### Task goal
Narrow the data below down to the lines containing "diode".
---------- Records for this exercise
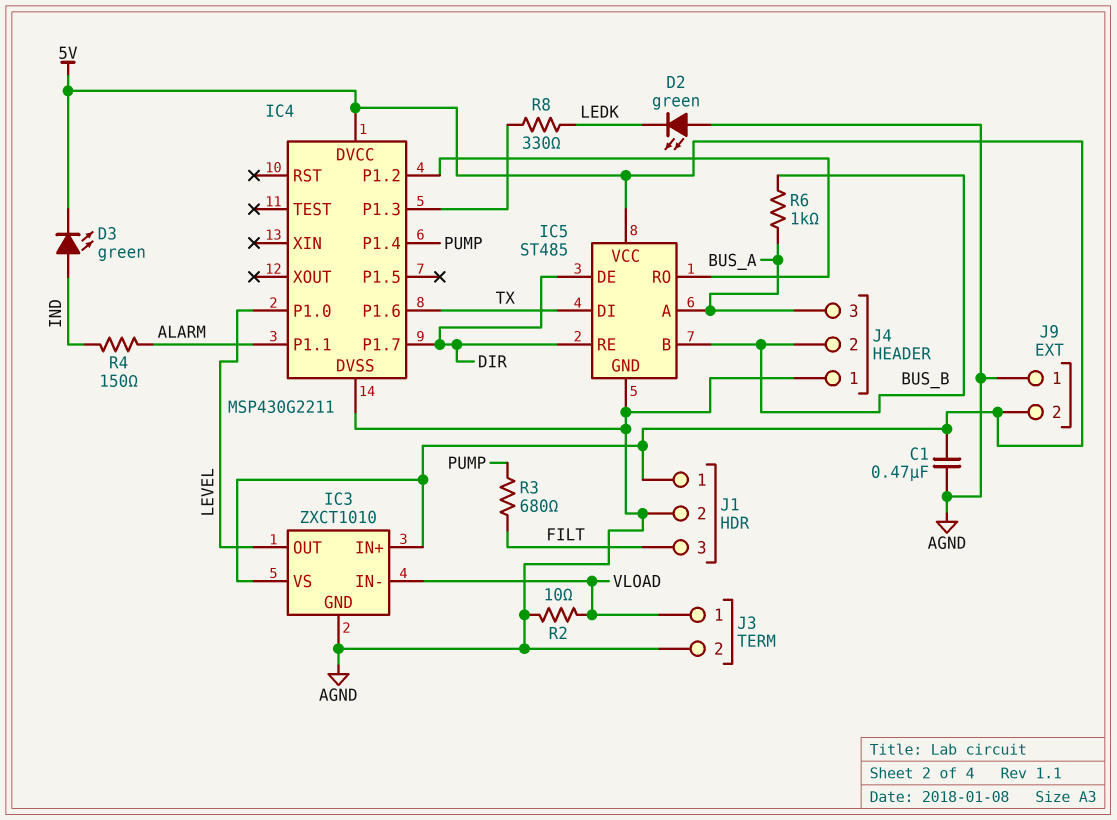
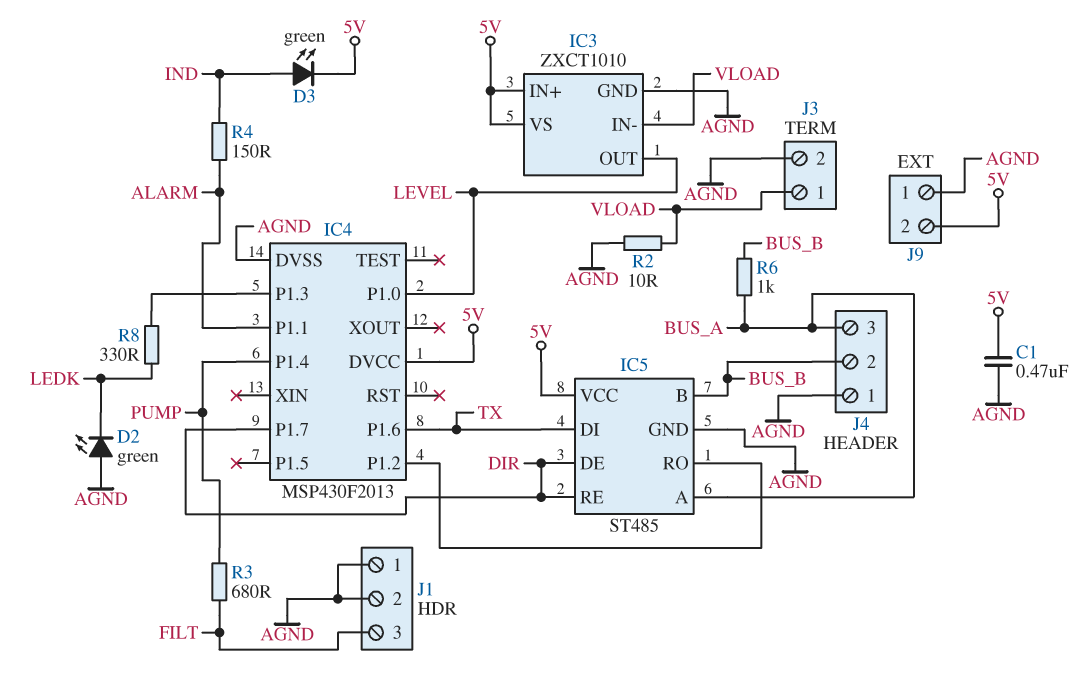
IC4: MSP430G2211 -> MSP430F2013
J1 pin 1: 5V -> AGND

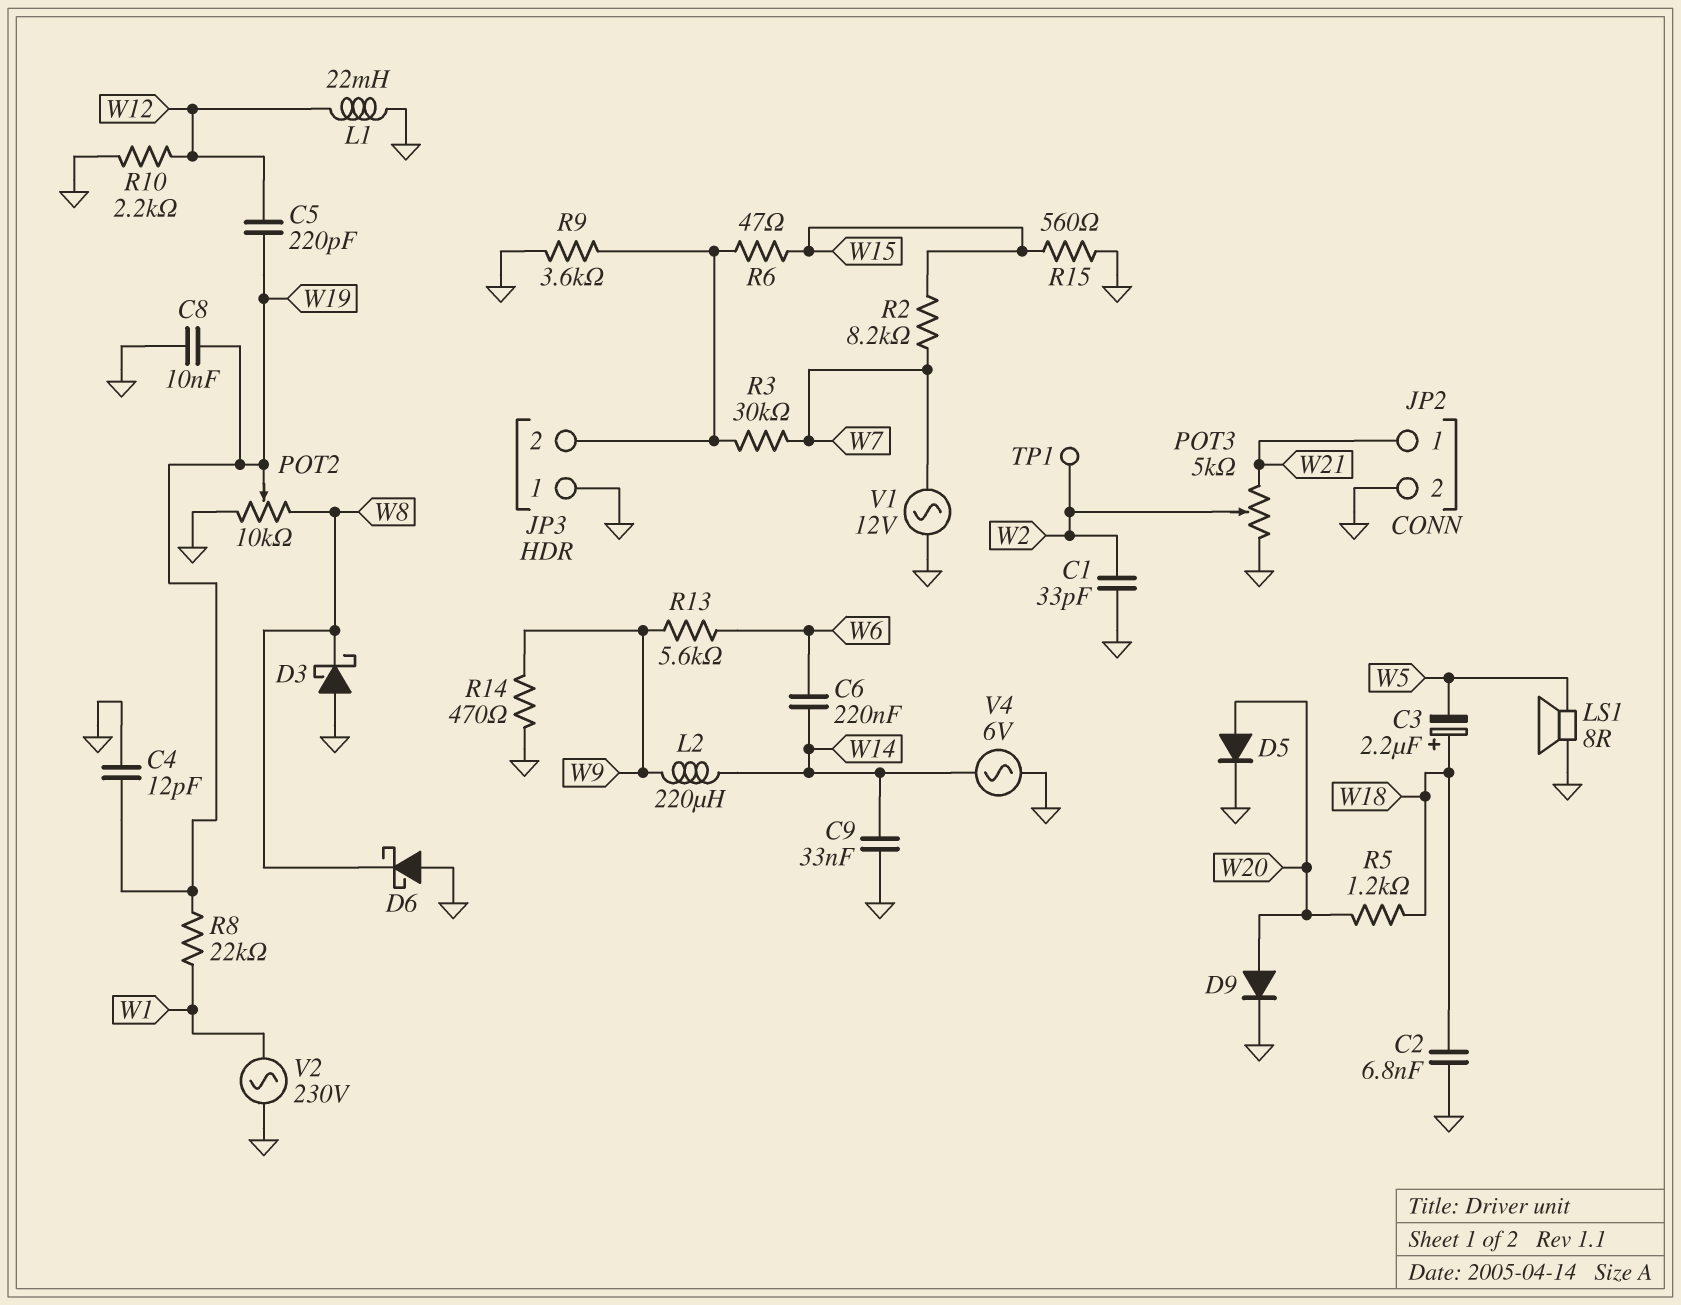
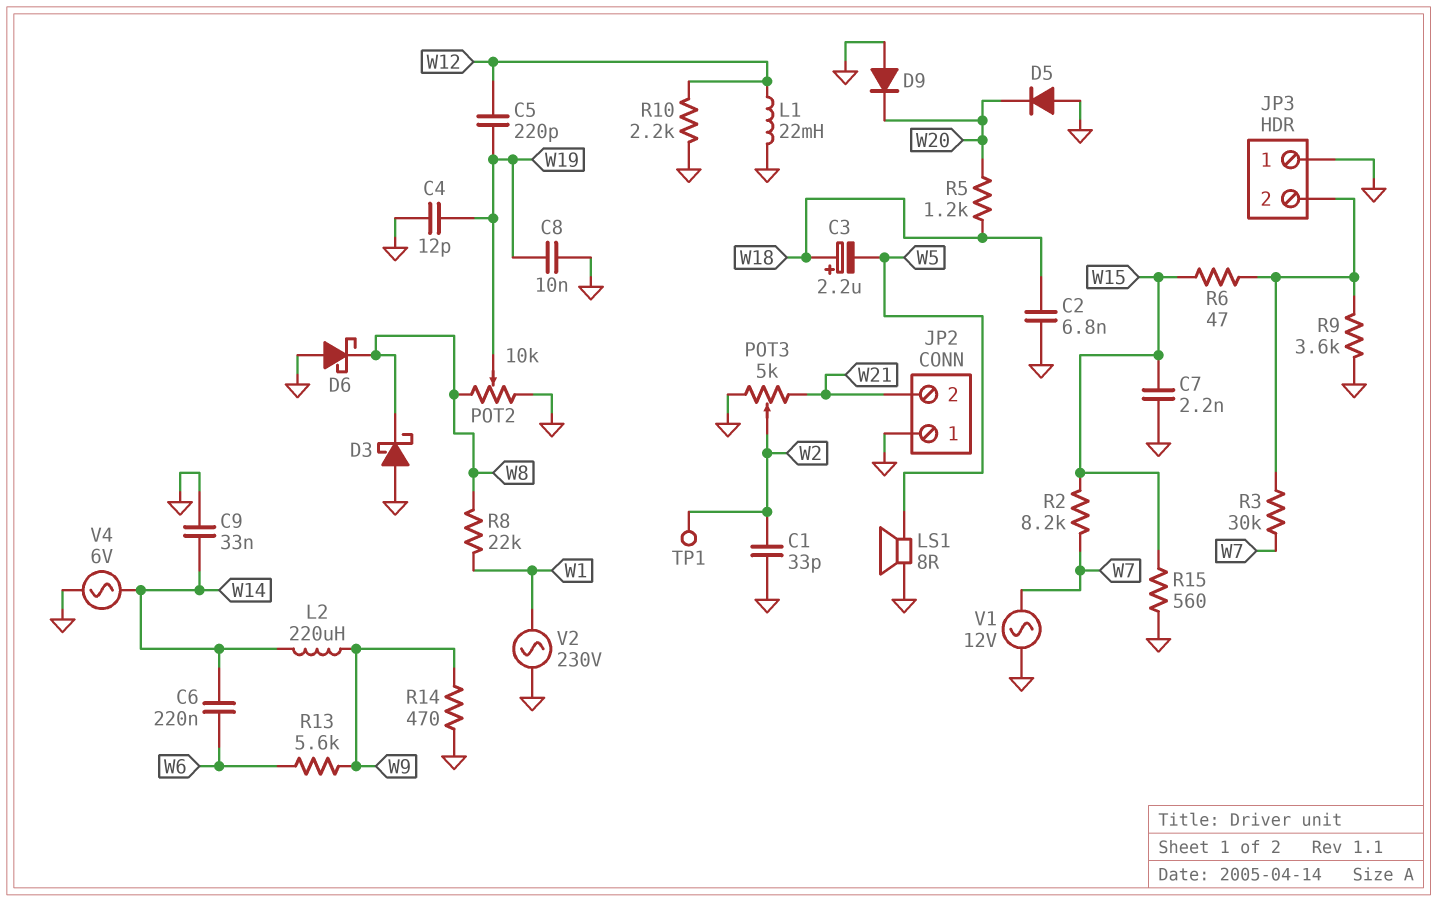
C7: none -> 2.2nF (GND, W15)
D5: diode (A W20, K GND) -> diode (A GND, K W20)
D9: diode (A W20, K GND) -> diode (A GND, K W20)
JP2 pin 1: W21 -> GND
JP2 pin 2: GND -> W21
R8: 22k (W1, W19) -> 22k (W1, W8)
--------------------
### Exercise solution
D5: diode (A W20, K GND) -> diode (A GND, K W20)
D9: diode (A W20, K GND) -> diode (A GND, K W20)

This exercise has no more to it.